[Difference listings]
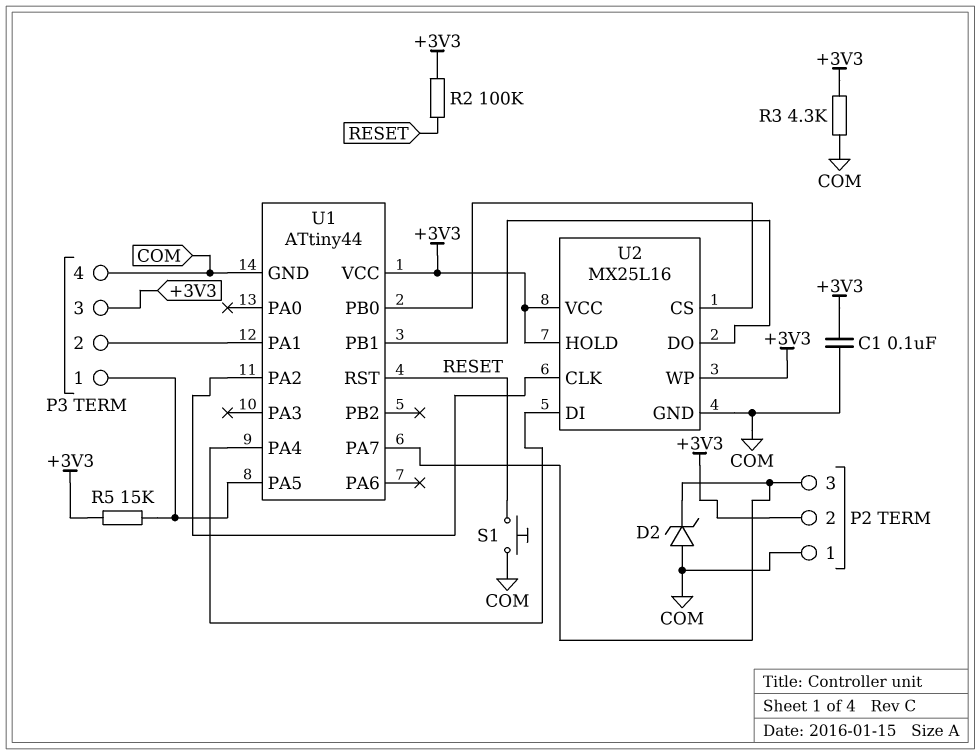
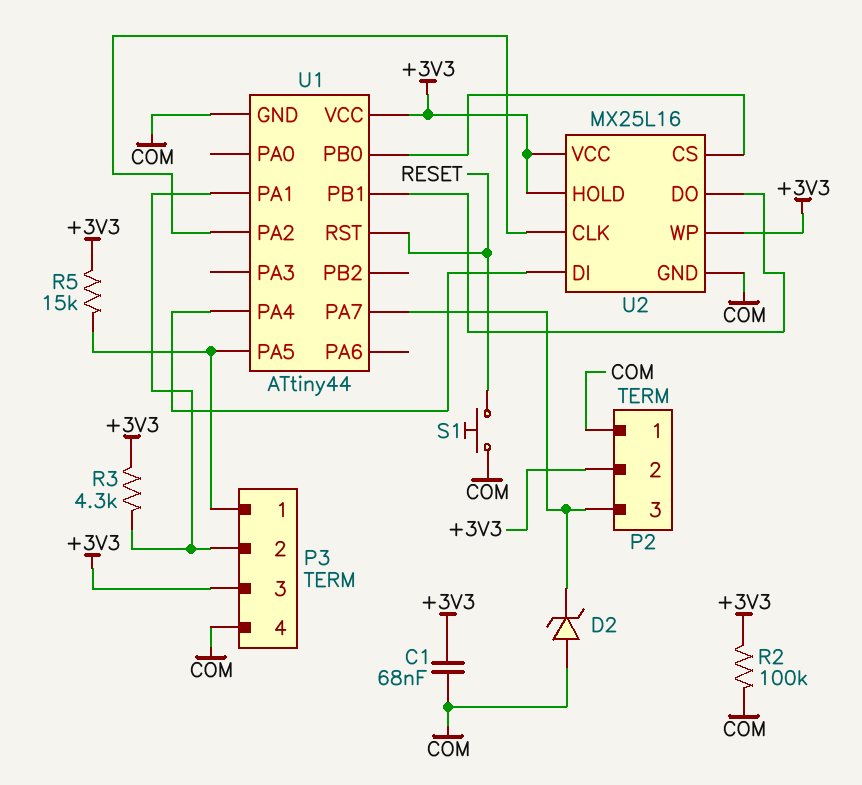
C1: 100nF (+3V3, COM) -> 68nF (+3V3, COM)
R2: 100k (+3V3, RESET) -> 100k (+3V3, COM)
R3: 4.3k (+3V3, COM) -> 4.3k (+3V3, P3/2)

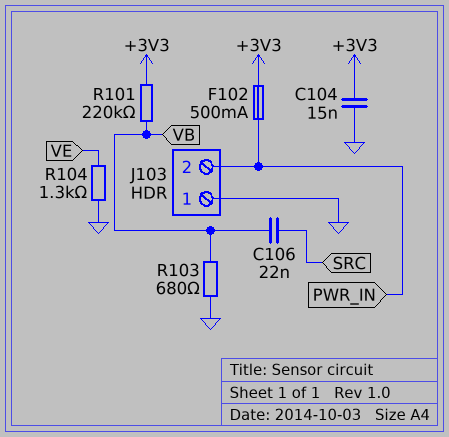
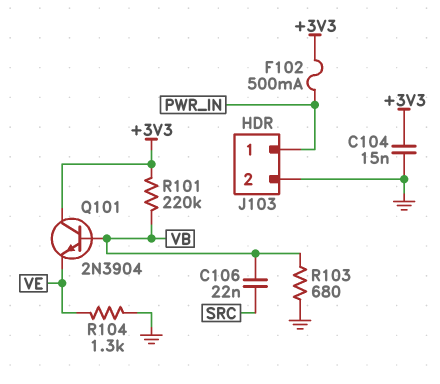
J103 pin 1: GND -> PWR_IN
J103 pin 2: PWR_IN -> GND
Q101: none -> NPN 2N3904 (B VB, C +3V3, E VE)

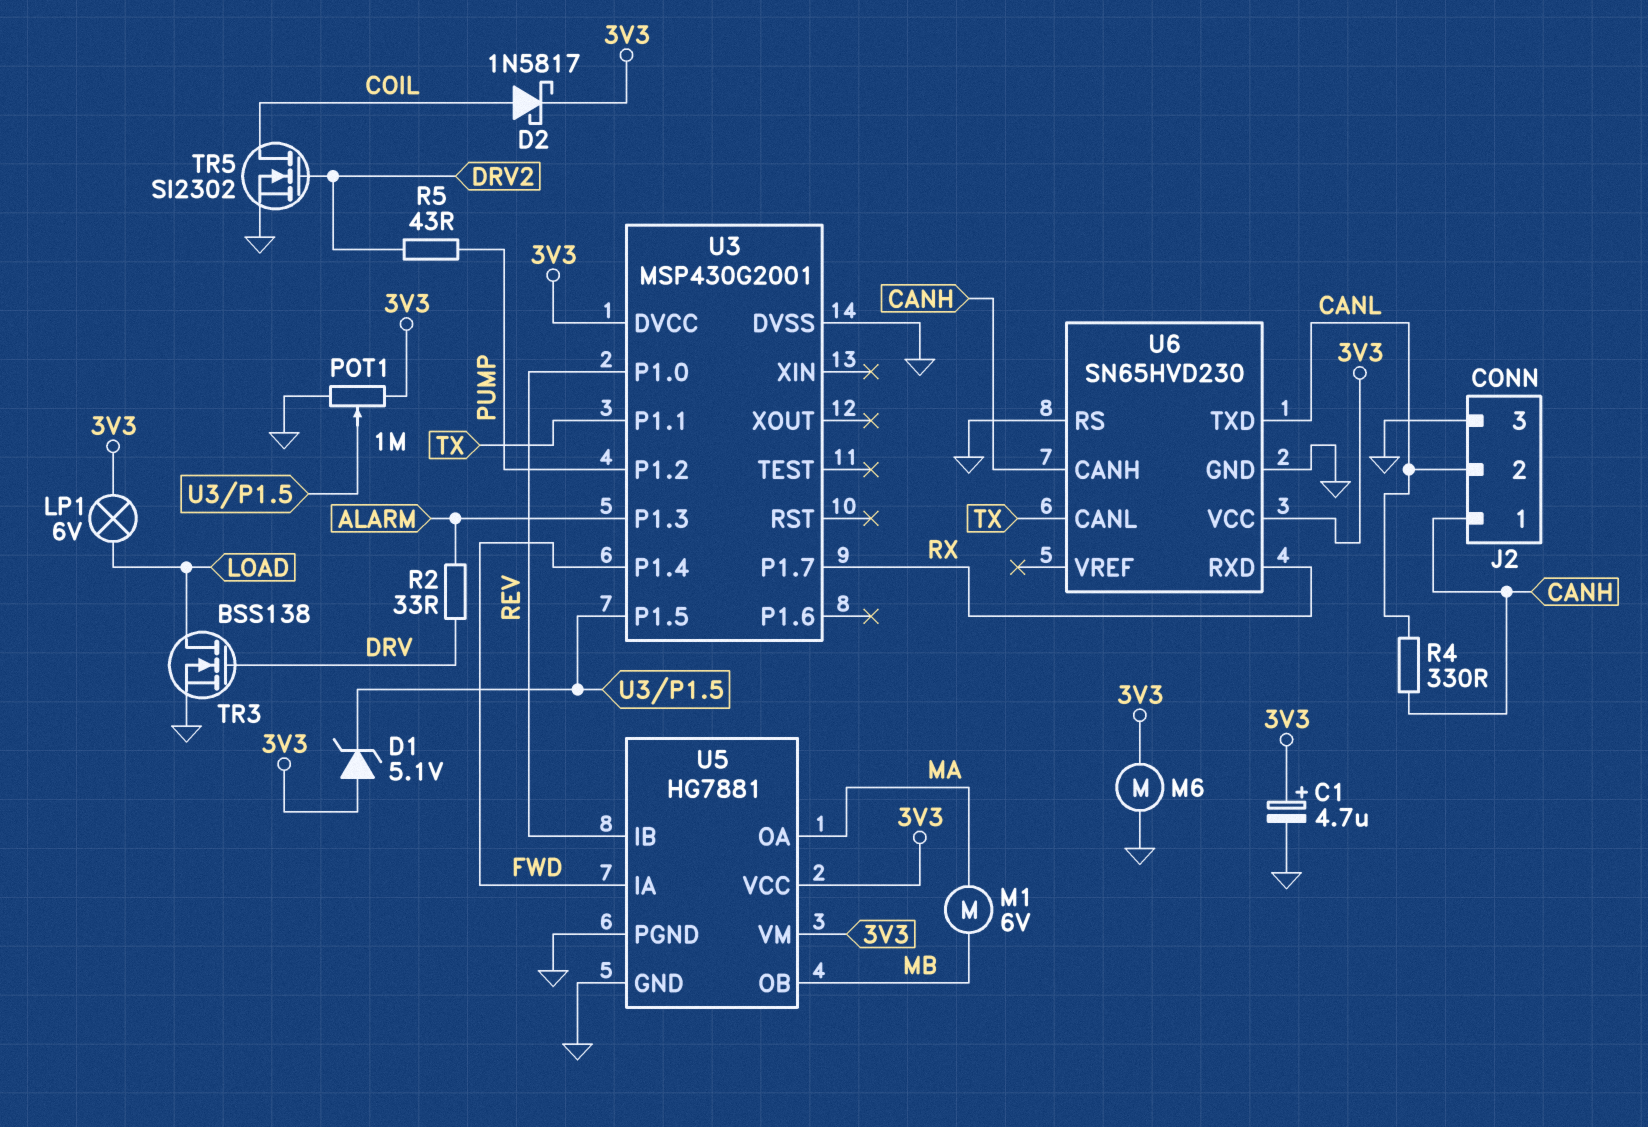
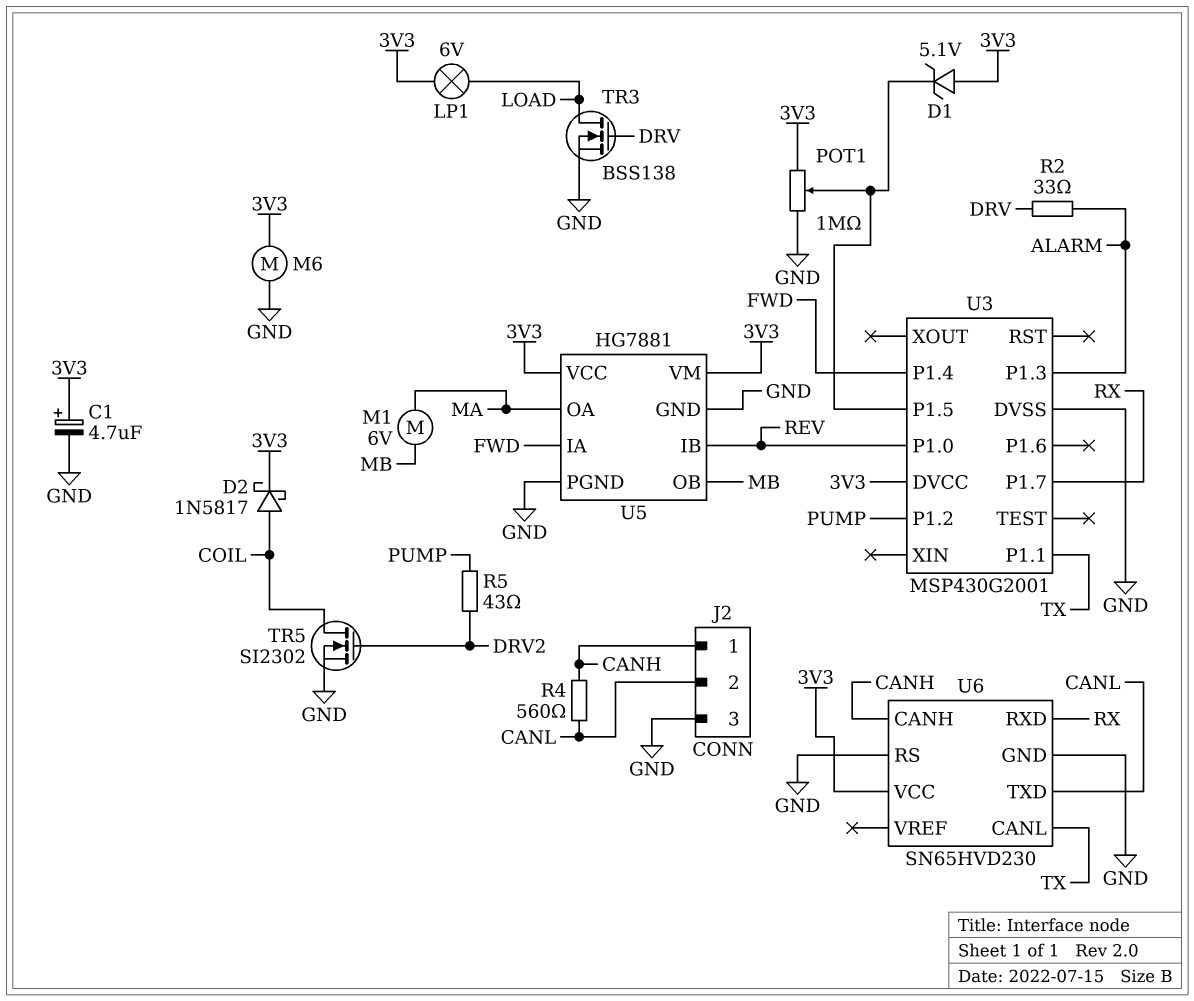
R4: 330 (CANH, CANL) -> 560 (CANH, CANL)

EXERCISE DESCRIPTION » Copy the final stretch of lines, starting at the one that holds "J103 pin 2: PWR_IN -> GND" and ending at the last line of the data, exactly; omit pictures.

YOUR SOLUTION »
J103 pin 2: PWR_IN -> GND
Q101: none -> NPN 2N3904 (B VB, C +3V3, E VE)

R4: 330 (CANH, CANL) -> 560 (CANH, CANL)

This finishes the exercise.